* begin *

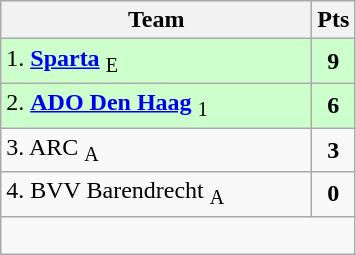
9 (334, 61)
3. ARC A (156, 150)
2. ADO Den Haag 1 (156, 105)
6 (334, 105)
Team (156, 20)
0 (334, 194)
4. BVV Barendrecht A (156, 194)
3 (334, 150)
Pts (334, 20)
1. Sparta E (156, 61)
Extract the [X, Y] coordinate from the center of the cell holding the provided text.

* end *
* begin *

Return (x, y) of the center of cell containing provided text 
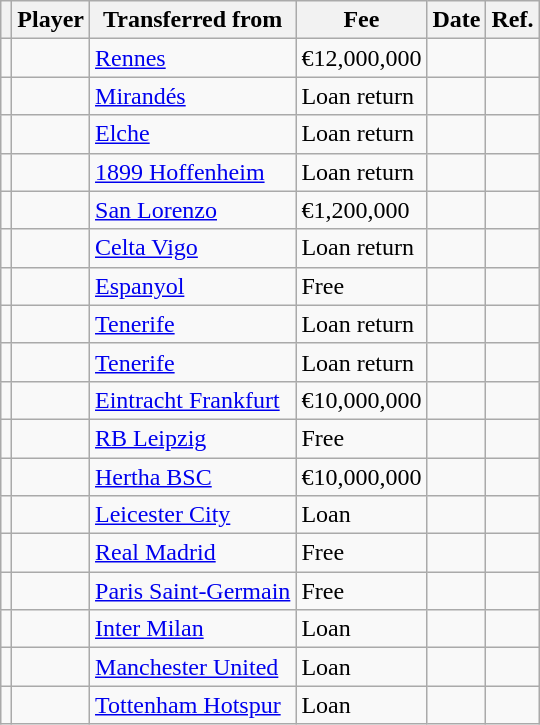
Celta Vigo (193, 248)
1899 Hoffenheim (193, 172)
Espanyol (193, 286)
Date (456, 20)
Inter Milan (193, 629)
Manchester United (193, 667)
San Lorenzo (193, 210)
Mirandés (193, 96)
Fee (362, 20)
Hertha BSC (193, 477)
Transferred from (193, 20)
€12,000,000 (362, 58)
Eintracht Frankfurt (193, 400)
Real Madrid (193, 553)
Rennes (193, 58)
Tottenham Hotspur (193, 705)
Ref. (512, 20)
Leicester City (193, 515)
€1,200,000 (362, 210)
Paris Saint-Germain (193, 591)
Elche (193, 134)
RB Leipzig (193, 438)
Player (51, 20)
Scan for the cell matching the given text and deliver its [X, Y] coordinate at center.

* end *

Retype the lines of the first block of records, beginning with the line that contains "9 (334, 61)" and going on through the line that contains "Extract the [X, Y]", both included.

9 (334, 61)
3. ARC A (156, 150)
2. ADO Den Haag 1 (156, 105)
6 (334, 105)
Team (156, 20)
0 (334, 194)
4. BVV Barendrecht A (156, 194)
3 (334, 150)
Pts (334, 20)
1. Sparta E (156, 61)
Extract the [X, Y] coordinate from the center of the cell holding the provided text.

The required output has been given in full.